[INFORMATION PROVIDED]

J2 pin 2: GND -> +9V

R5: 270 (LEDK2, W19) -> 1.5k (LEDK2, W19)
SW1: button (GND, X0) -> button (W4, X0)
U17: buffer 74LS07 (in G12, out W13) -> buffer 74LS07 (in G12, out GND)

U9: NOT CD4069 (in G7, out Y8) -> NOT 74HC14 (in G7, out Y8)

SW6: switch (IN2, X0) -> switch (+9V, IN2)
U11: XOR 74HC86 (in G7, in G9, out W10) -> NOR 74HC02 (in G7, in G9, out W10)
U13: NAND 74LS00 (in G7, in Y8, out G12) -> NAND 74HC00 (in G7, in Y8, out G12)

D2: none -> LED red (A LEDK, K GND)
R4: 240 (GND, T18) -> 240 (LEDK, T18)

[/INFORMATION PROVIDED]

EXERCISE REQUIREMENTS =
Give back, unchanged, every line from the one with "U13: NAND 74LS00" to the end of the entries above.

WRITTEN RESPONSE =
U13: NAND 74LS00 (in G7, in Y8, out G12) -> NAND 74HC00 (in G7, in Y8, out G12)

D2: none -> LED red (A LEDK, K GND)
R4: 240 (GND, T18) -> 240 (LEDK, T18)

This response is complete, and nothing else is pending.